[Object tracking records]
>>>

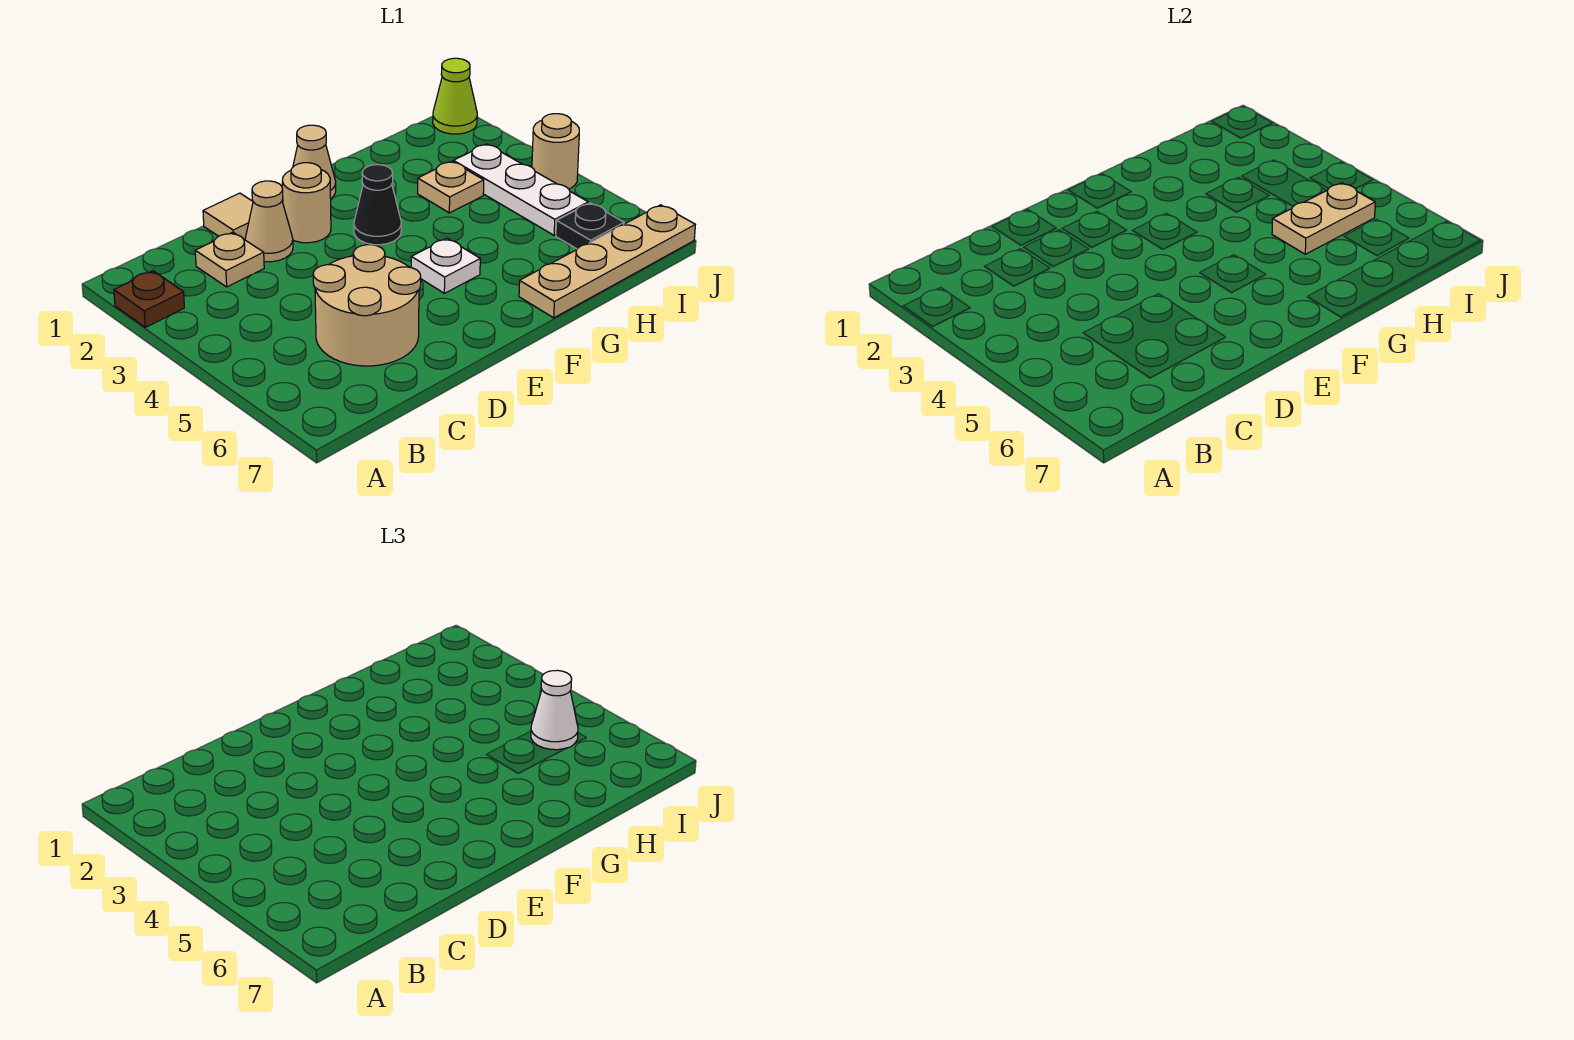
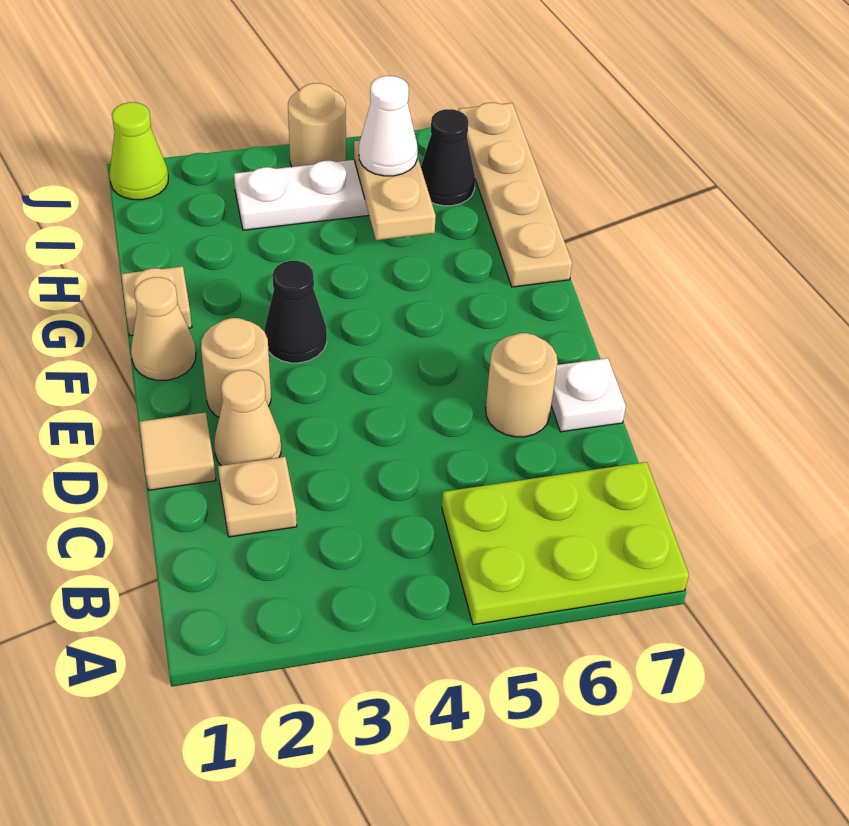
brown plate A2 level 1 -> none
none -> lime plate A5:B7 level 1
tan round brick C5:D6 level 1 -> tan round brick D6 level 1
white plate F5 level 1 -> white plate D7 level 1
tan plate H3 level 1 -> tan plate G1 level 1
black plate I6 level 1 -> black cone I6 level 1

<<<

Give the preceding data back exactly, minus every picture.

*Answer to the exercise:*
brown plate A2 level 1 -> none
none -> lime plate A5:B7 level 1
tan round brick C5:D6 level 1 -> tan round brick D6 level 1
white plate F5 level 1 -> white plate D7 level 1
tan plate H3 level 1 -> tan plate G1 level 1
black plate I6 level 1 -> black cone I6 level 1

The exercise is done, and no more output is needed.